▸ **WHAT THIS TASK INVOLVES**: Since pictures are not part of the copy, please output only the lines from the one with "R10: 3.3k (W1, W18) -> 3.3k (W1, W13)" through the end of the data below, exactly as written.
--- MATERIAL FOR THE TASK ---
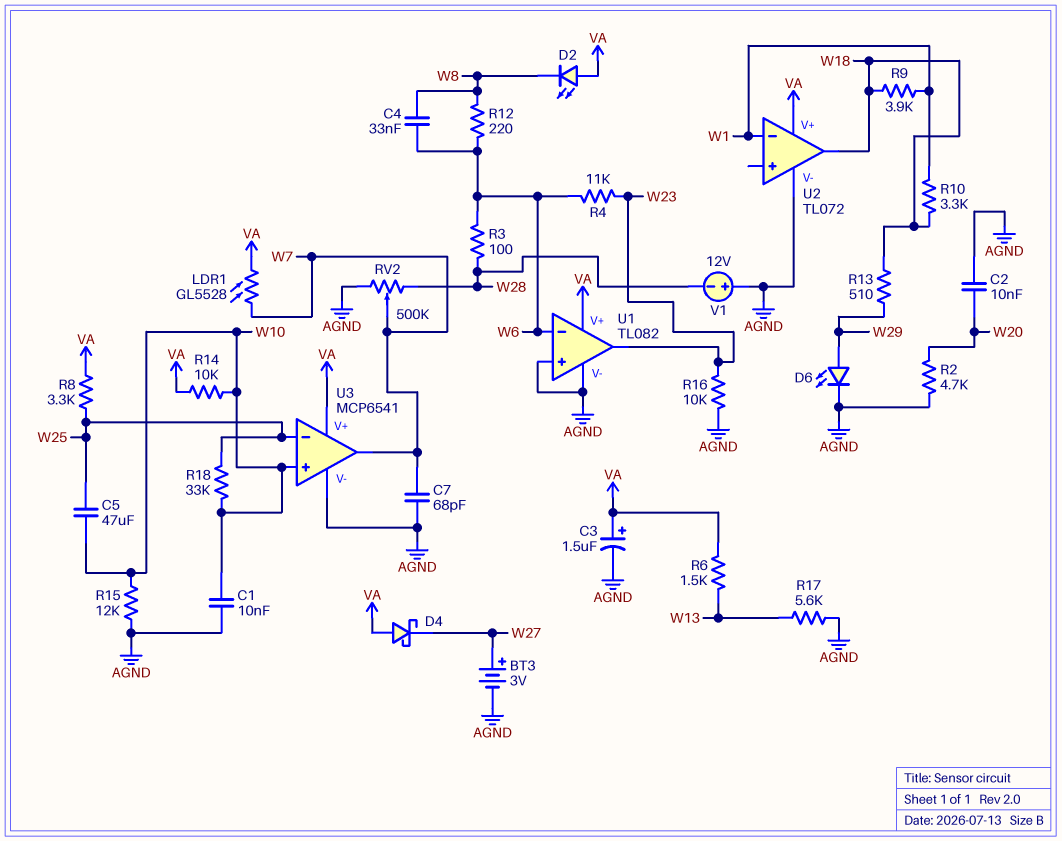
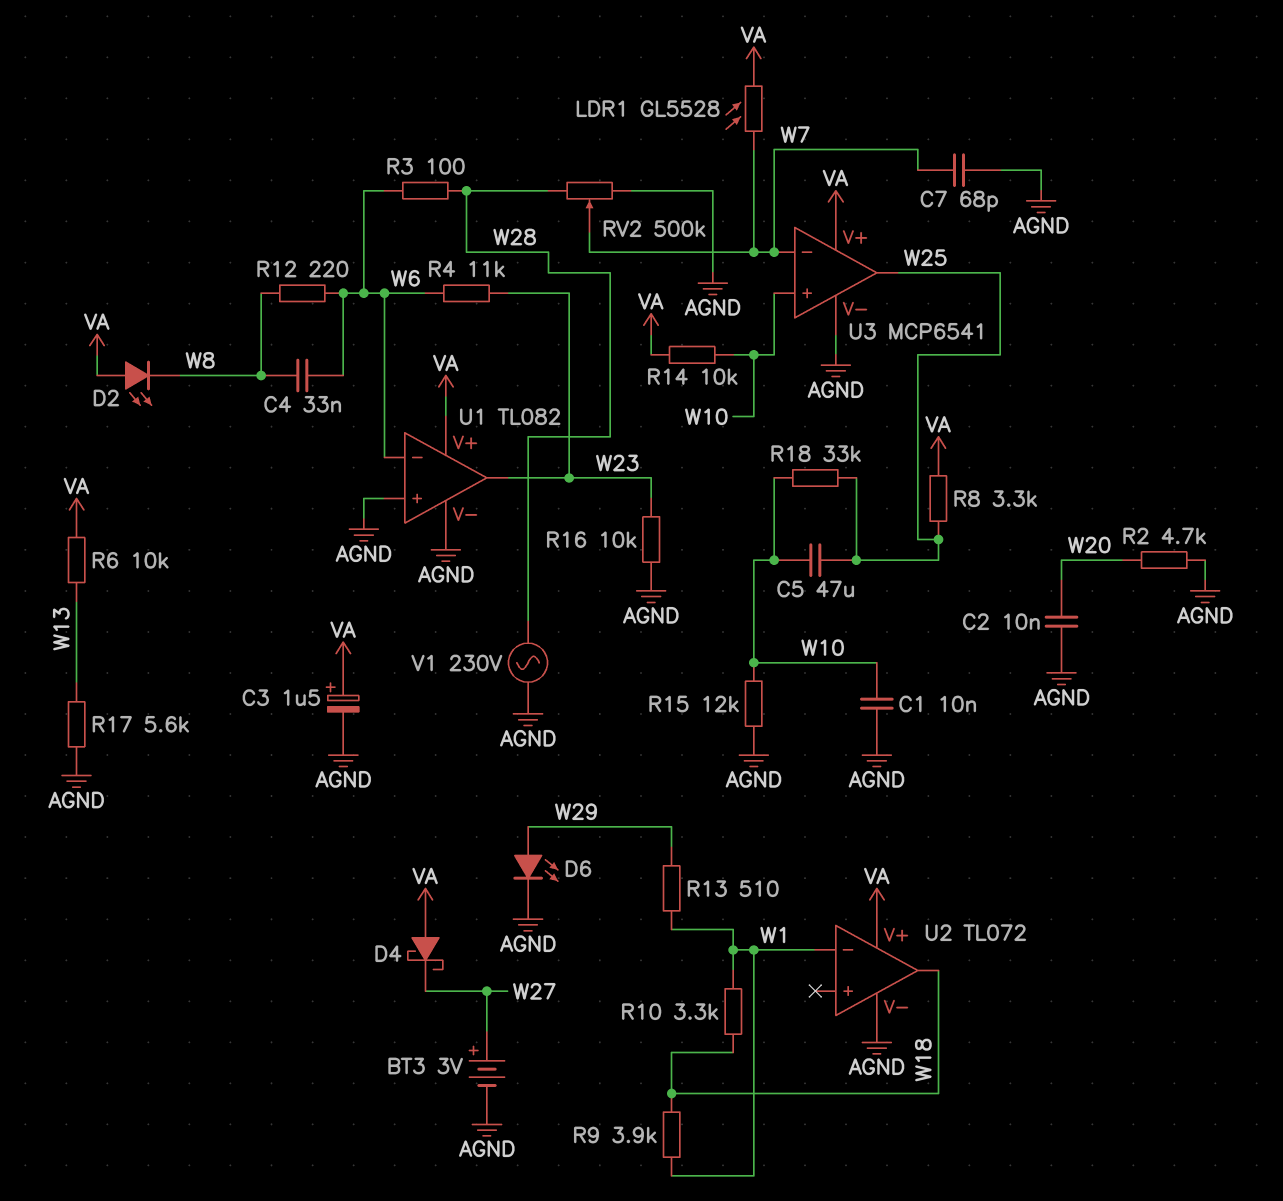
R6: 1.5k (VA, W13) -> 10k (VA, W13)
R13: 510 (W18, W29) -> 510 (W1, W29)
U3 pin in-: W25 -> W7
U3 pin out: W7 -> W25
V1: 12V (plus AGND, minus W28) -> AC 230V (AGND, W28)

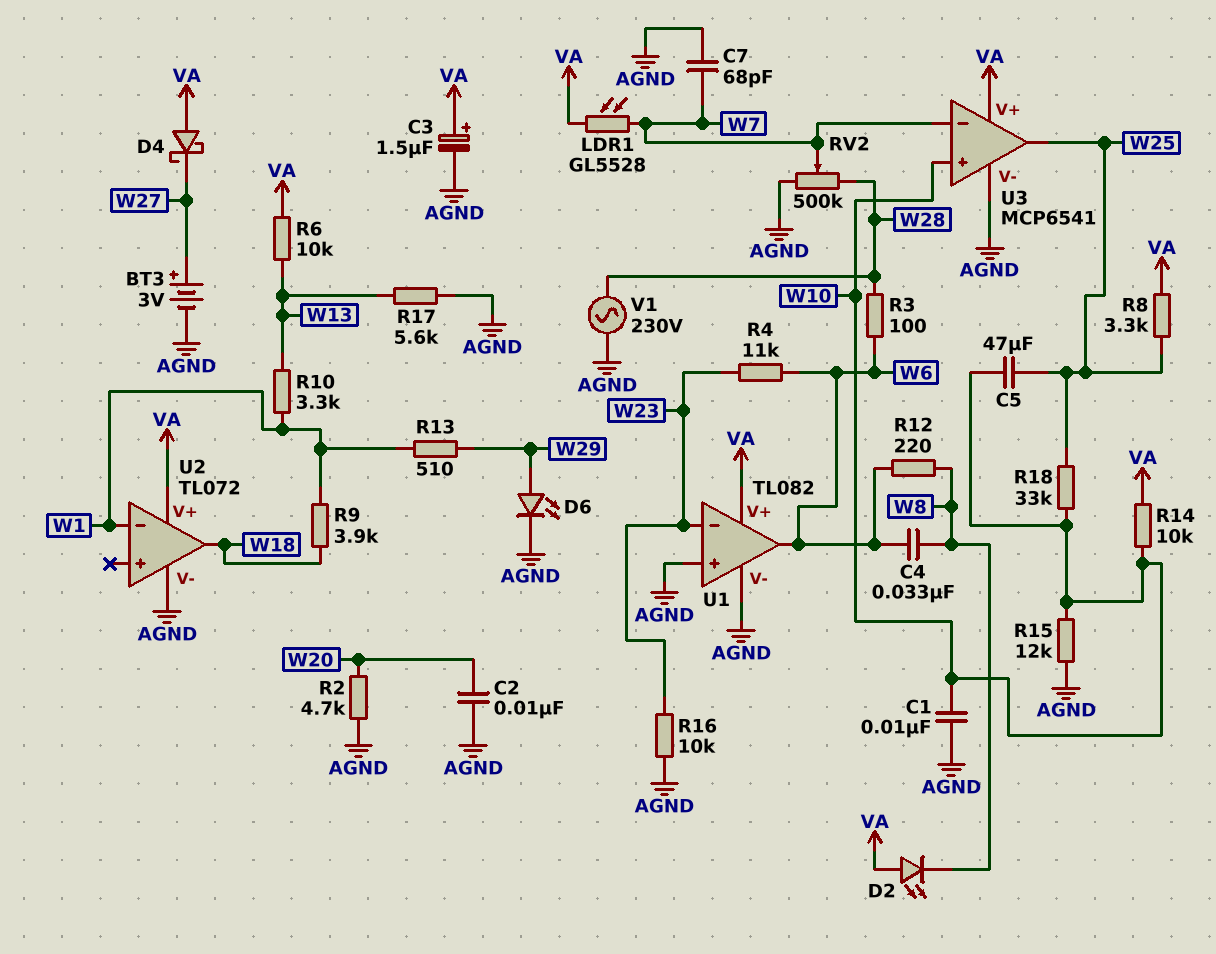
R10: 3.3k (W1, W18) -> 3.3k (W1, W13)
U1 pin in-: W6 -> W23
U1 pin out: W23 -> W6

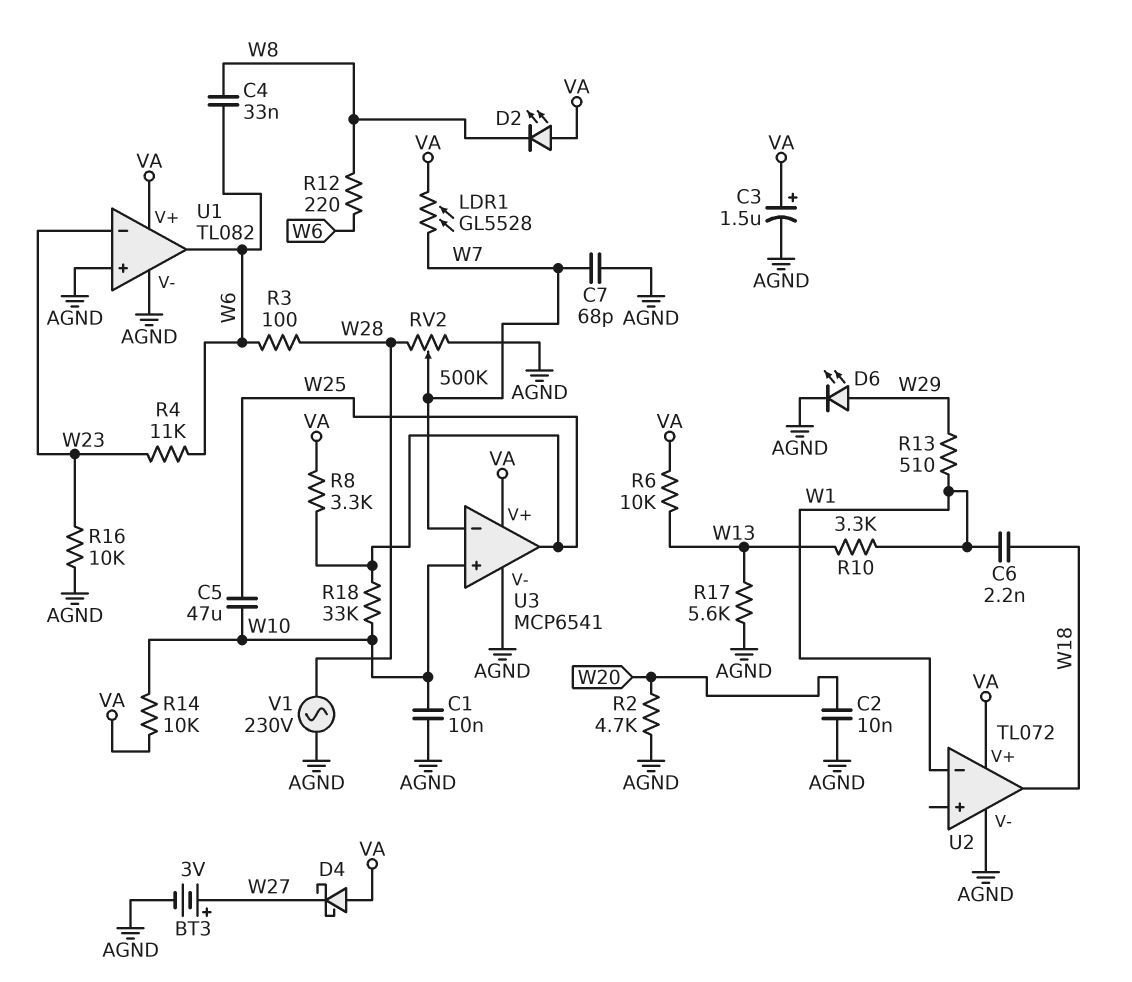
C6: none -> 2.2nF (W1, W18)
R9: 3.9k (W1, W18) -> none
R15: 12k (AGND, W10) -> none

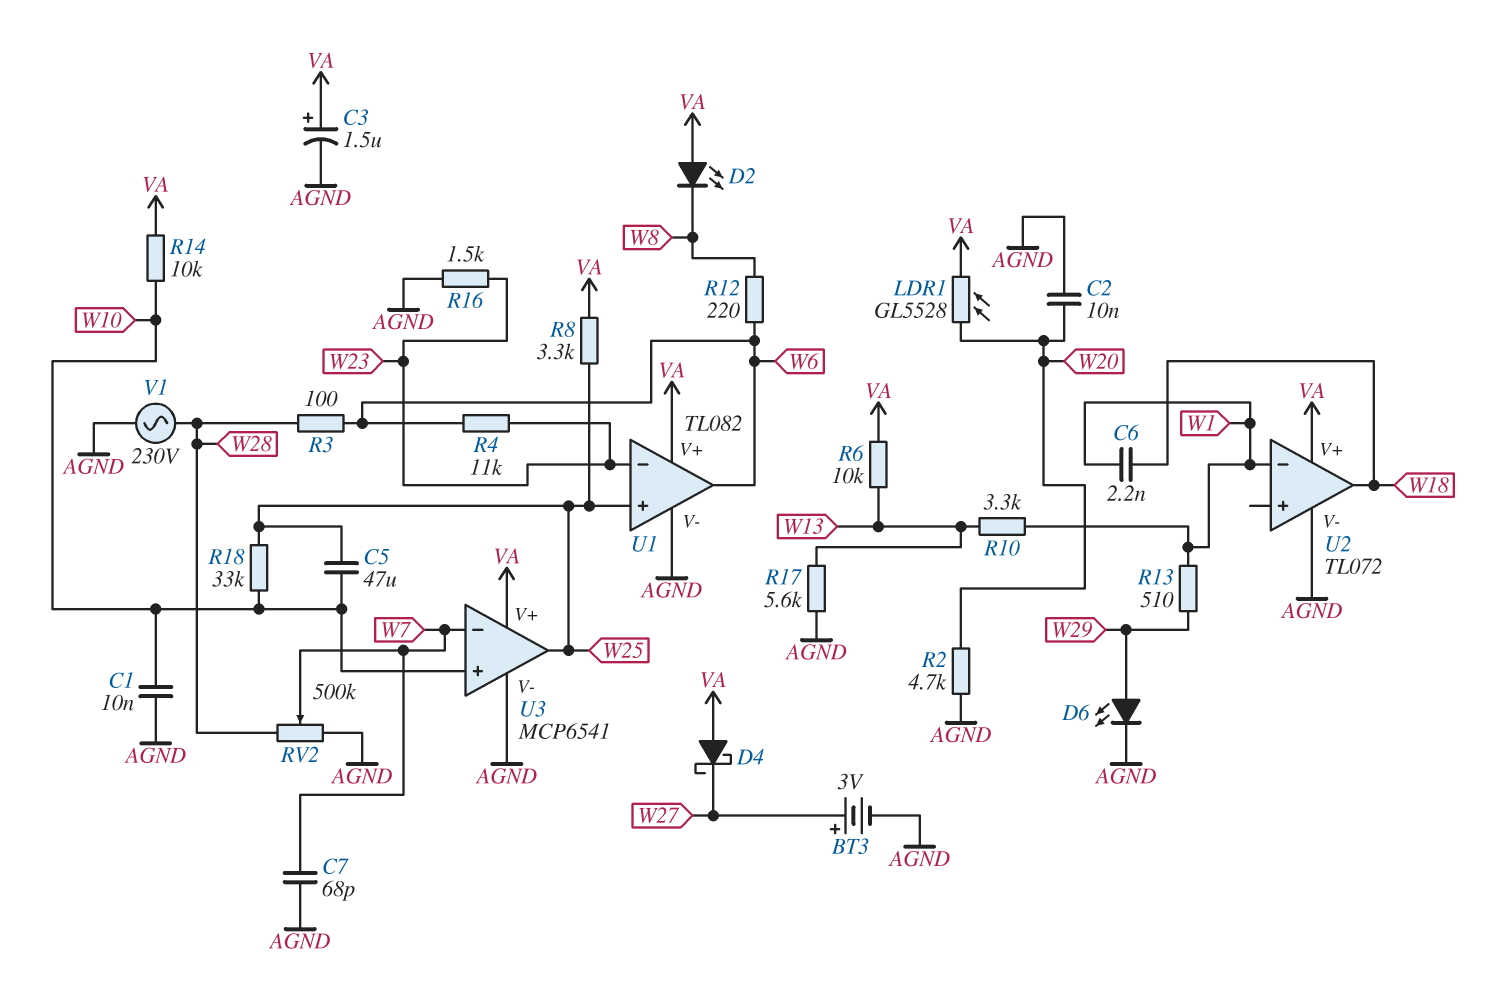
C4: 33nF (W6, W8) -> none
LDR1: GL5528 (VA, W7) -> GL5528 (VA, W20)
R16: 10k (AGND, W23) -> 1.5k (AGND, W23)
U1 pin in+: AGND -> W25

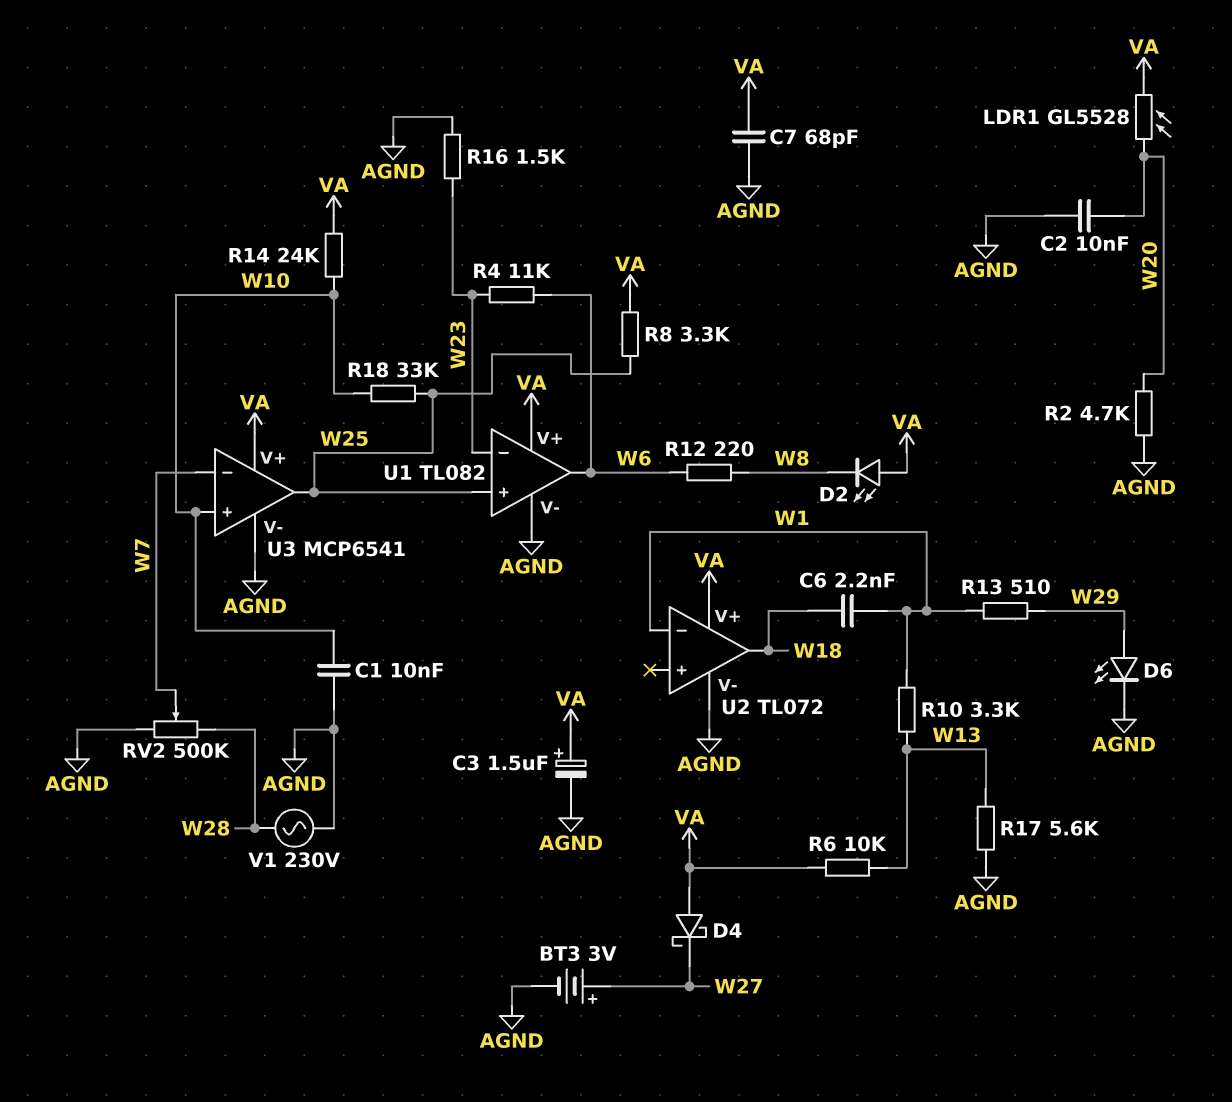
C5: 47uF (W10, W25) -> none
C7: 68pF (AGND, W7) -> 68pF (AGND, VA)
R3: 100 (W6, W28) -> none
R14: 10k (VA, W10) -> 24k (VA, W10)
---
▸ **RESULT**:
R10: 3.3k (W1, W18) -> 3.3k (W1, W13)
U1 pin in-: W6 -> W23
U1 pin out: W23 -> W6

C6: none -> 2.2nF (W1, W18)
R9: 3.9k (W1, W18) -> none
R15: 12k (AGND, W10) -> none

C4: 33nF (W6, W8) -> none
LDR1: GL5528 (VA, W7) -> GL5528 (VA, W20)
R16: 10k (AGND, W23) -> 1.5k (AGND, W23)
U1 pin in+: AGND -> W25

C5: 47uF (W10, W25) -> none
C7: 68pF (AGND, W7) -> 68pF (AGND, VA)
R3: 100 (W6, W28) -> none
R14: 10k (VA, W10) -> 24k (VA, W10)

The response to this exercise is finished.